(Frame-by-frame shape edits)
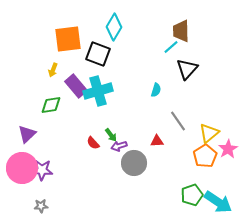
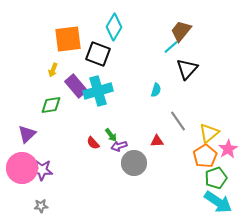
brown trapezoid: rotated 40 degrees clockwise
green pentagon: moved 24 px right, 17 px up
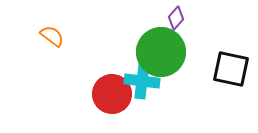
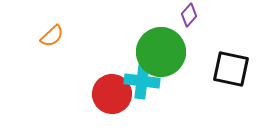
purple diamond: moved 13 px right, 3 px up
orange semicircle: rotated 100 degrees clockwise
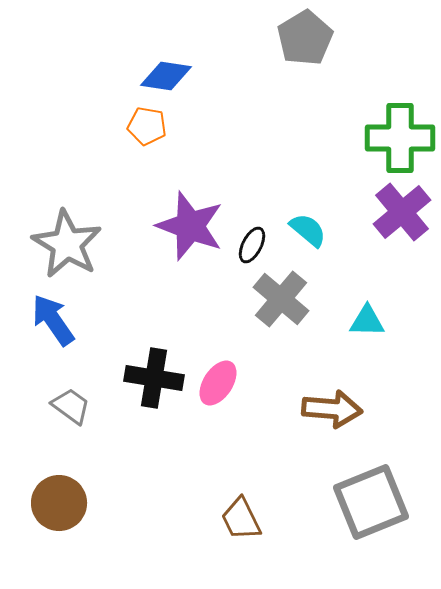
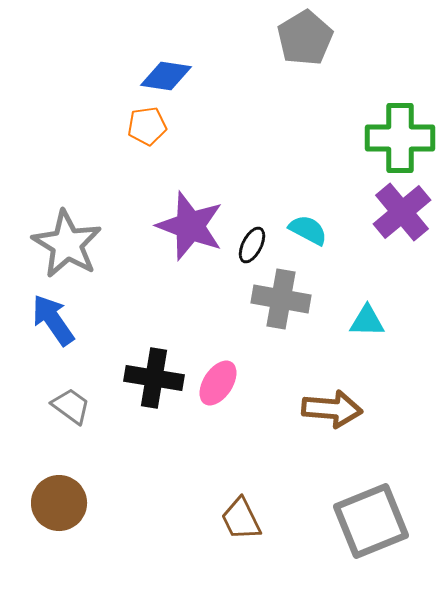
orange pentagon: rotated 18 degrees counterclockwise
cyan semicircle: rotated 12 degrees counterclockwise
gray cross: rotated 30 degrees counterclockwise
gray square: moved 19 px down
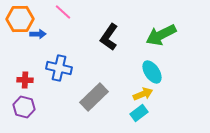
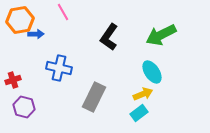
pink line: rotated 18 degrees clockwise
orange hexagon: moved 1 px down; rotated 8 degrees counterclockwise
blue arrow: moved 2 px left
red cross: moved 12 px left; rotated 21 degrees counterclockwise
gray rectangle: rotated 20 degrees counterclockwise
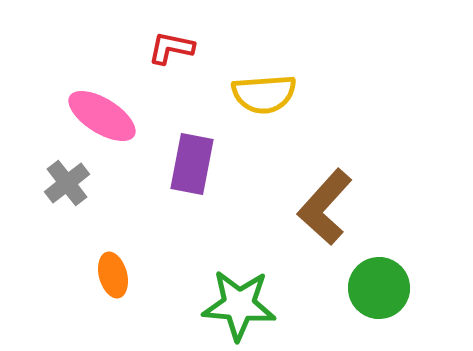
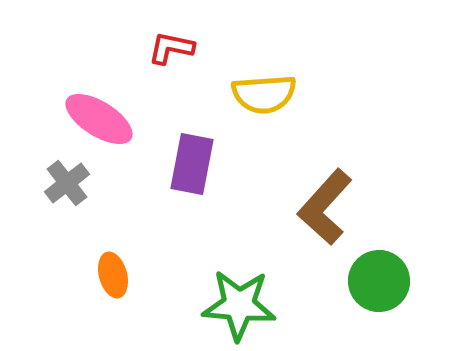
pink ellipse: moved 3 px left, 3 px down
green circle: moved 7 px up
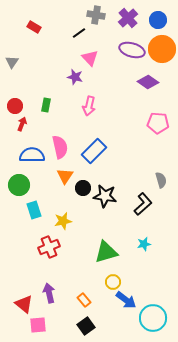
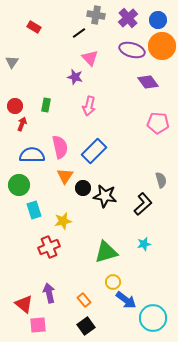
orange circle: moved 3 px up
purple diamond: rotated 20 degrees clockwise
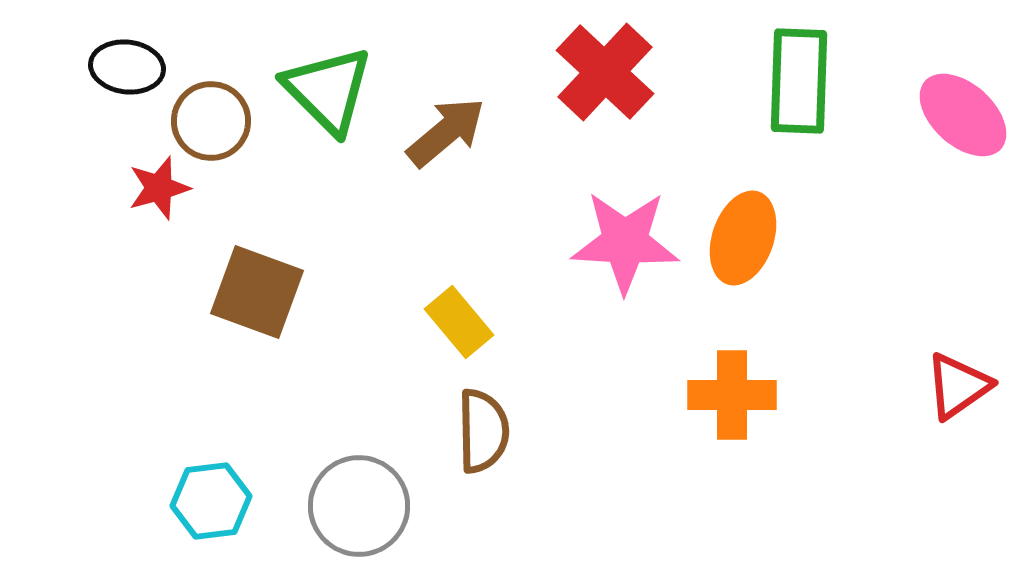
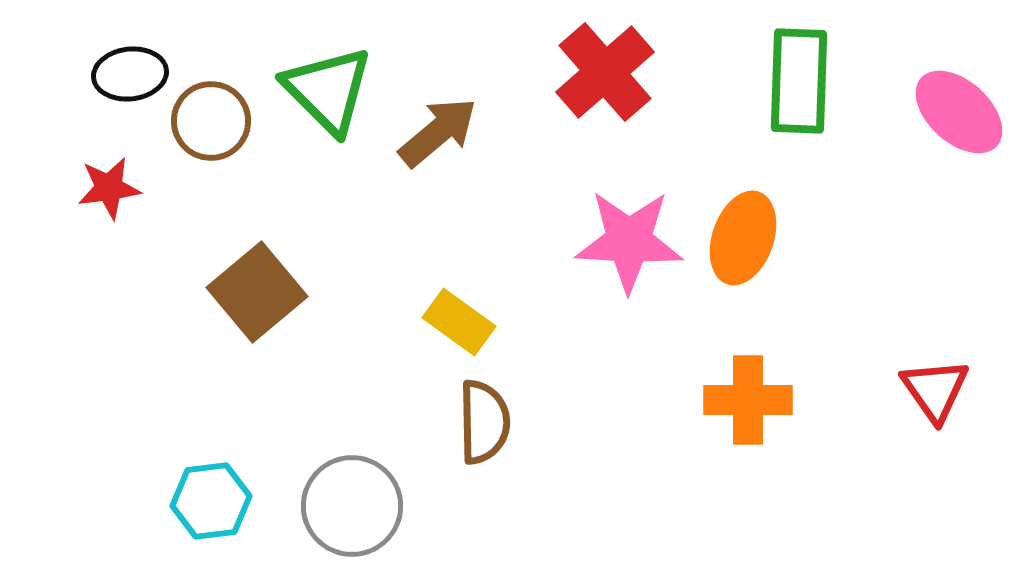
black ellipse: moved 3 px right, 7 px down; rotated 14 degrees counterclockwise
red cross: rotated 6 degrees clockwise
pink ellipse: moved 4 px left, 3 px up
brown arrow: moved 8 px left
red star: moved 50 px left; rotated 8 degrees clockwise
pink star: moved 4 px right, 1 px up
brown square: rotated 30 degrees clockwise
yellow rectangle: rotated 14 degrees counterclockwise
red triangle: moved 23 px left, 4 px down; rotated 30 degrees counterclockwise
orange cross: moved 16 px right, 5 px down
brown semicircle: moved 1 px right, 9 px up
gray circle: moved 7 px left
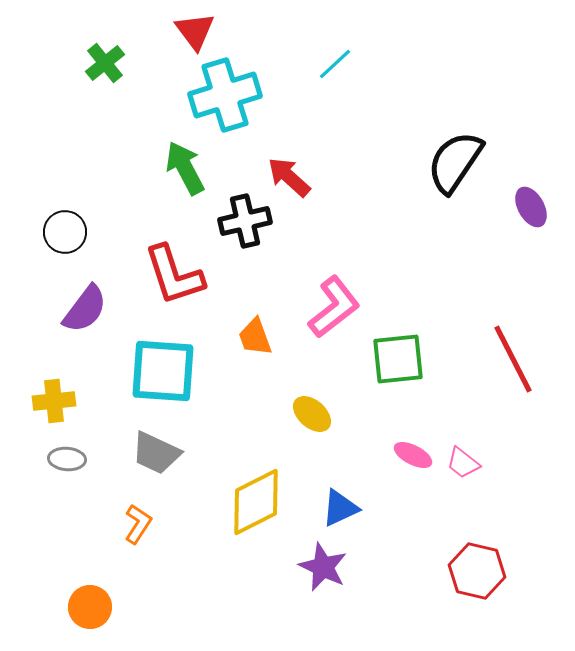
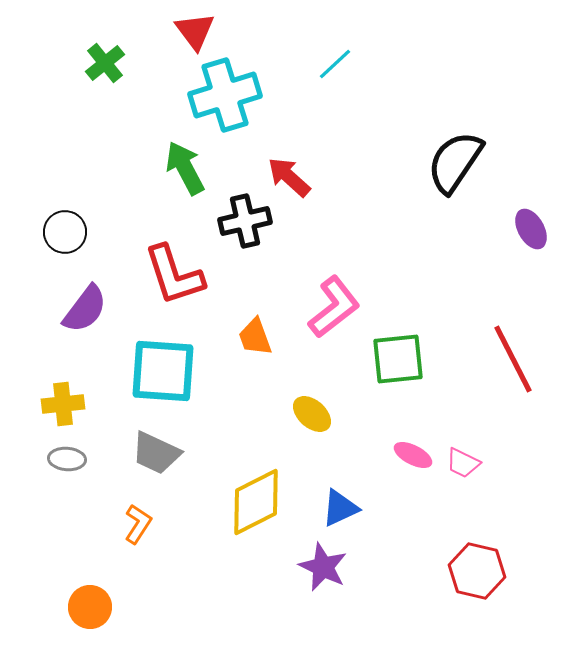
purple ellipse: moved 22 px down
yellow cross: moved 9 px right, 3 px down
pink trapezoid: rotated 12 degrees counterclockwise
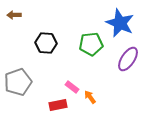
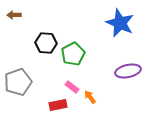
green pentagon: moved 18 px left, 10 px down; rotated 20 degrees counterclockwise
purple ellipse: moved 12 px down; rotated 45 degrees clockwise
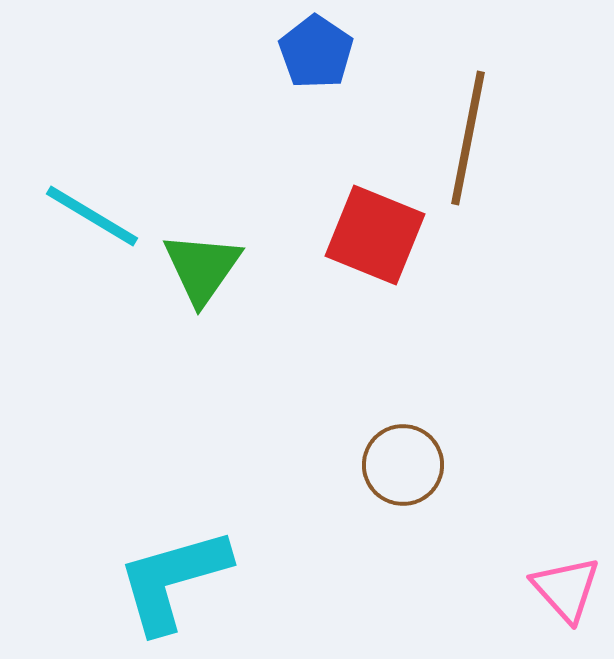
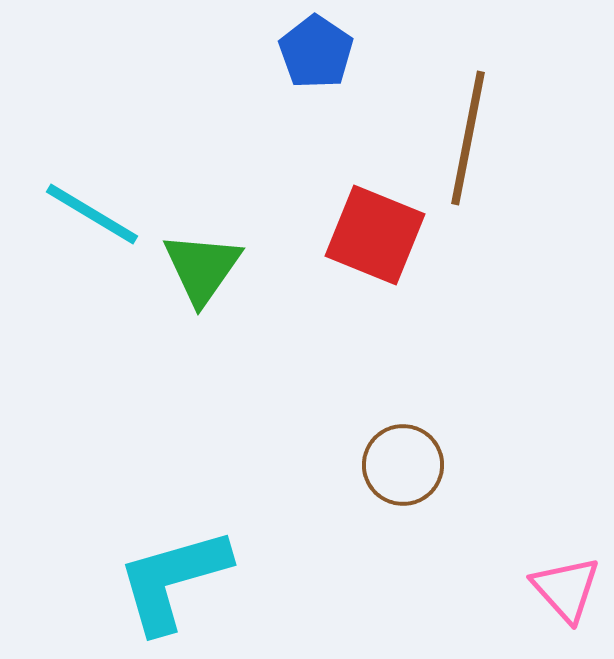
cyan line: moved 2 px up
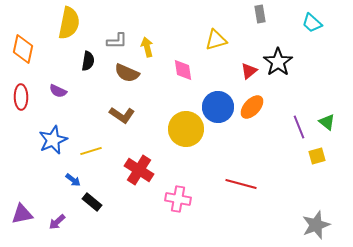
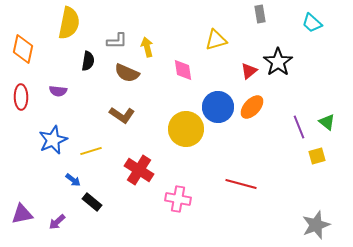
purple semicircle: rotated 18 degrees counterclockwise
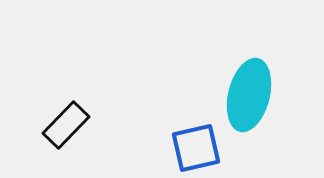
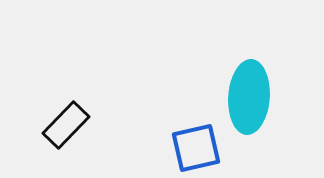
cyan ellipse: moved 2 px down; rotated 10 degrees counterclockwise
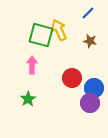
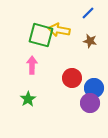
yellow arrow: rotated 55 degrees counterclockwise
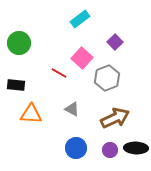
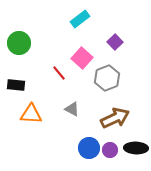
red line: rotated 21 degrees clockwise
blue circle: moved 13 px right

The task:
Please copy every record above exactly, but leave the pictures out.

Answer box:
brown trapezoid: rotated 40 degrees clockwise
green pentagon: moved 24 px right, 17 px up
purple diamond: moved 13 px right, 3 px up
orange semicircle: rotated 100 degrees clockwise
orange pentagon: rotated 18 degrees counterclockwise
cyan semicircle: rotated 12 degrees counterclockwise
gray cross: rotated 30 degrees counterclockwise
gray square: moved 19 px down
pink line: rotated 18 degrees clockwise
orange hexagon: moved 1 px down; rotated 8 degrees counterclockwise
blue arrow: moved 2 px left
red cross: moved 12 px left; rotated 21 degrees counterclockwise
gray rectangle: rotated 20 degrees counterclockwise
pink ellipse: moved 3 px left, 3 px down
green circle: moved 7 px up
orange circle: moved 3 px up
purple diamond: rotated 20 degrees clockwise
black ellipse: moved 3 px right, 7 px down; rotated 14 degrees counterclockwise
red cross: rotated 6 degrees clockwise
pink ellipse: moved 4 px left, 3 px up
brown arrow: moved 8 px left
red star: moved 50 px left; rotated 8 degrees clockwise
pink star: moved 4 px right, 1 px up
brown square: rotated 30 degrees clockwise
yellow rectangle: rotated 14 degrees counterclockwise
red triangle: moved 23 px left, 4 px down; rotated 30 degrees counterclockwise
orange cross: moved 16 px right, 5 px down
brown semicircle: moved 1 px right, 9 px up
gray circle: moved 7 px left
purple ellipse: moved 22 px down
yellow cross: moved 9 px right, 3 px down
pink trapezoid: rotated 12 degrees counterclockwise
green pentagon: moved 18 px left, 10 px down; rotated 20 degrees counterclockwise
purple ellipse: moved 12 px down; rotated 45 degrees clockwise
cyan line: moved 2 px up
purple semicircle: rotated 18 degrees counterclockwise
cyan ellipse: moved 2 px down; rotated 10 degrees counterclockwise
yellow arrow: rotated 55 degrees counterclockwise
red line: rotated 21 degrees clockwise
blue circle: moved 13 px right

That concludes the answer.